# [Dataset records]
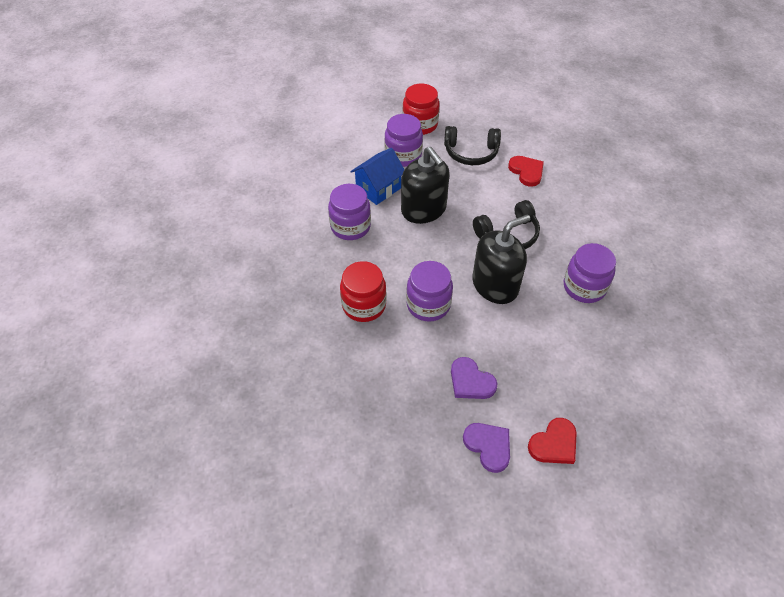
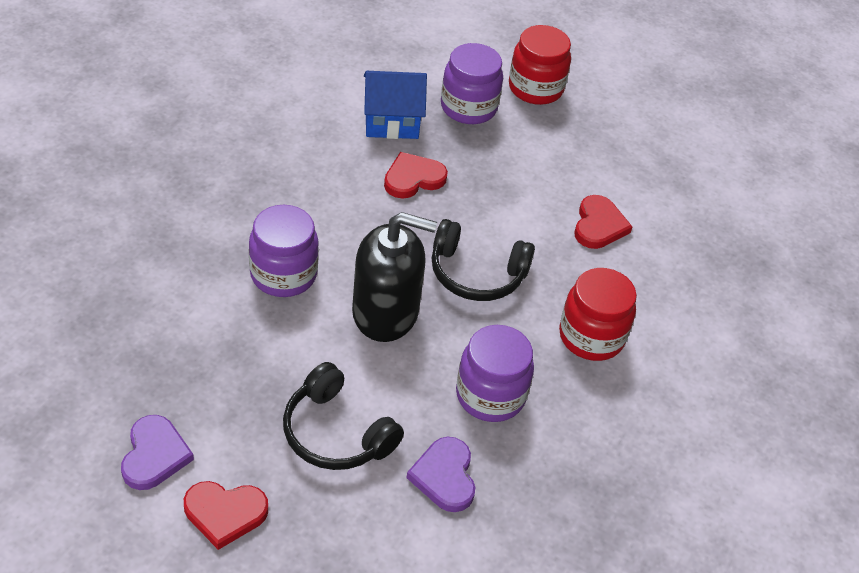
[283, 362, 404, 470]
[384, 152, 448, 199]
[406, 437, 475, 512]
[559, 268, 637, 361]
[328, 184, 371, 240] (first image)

# [What to work on]
The complete material, set down exactly and stripped of pictures, is the expected response.

# [Exercise solution]
[283, 362, 404, 470]
[384, 152, 448, 199]
[406, 437, 475, 512]
[559, 268, 637, 361]
[328, 184, 371, 240] (first image)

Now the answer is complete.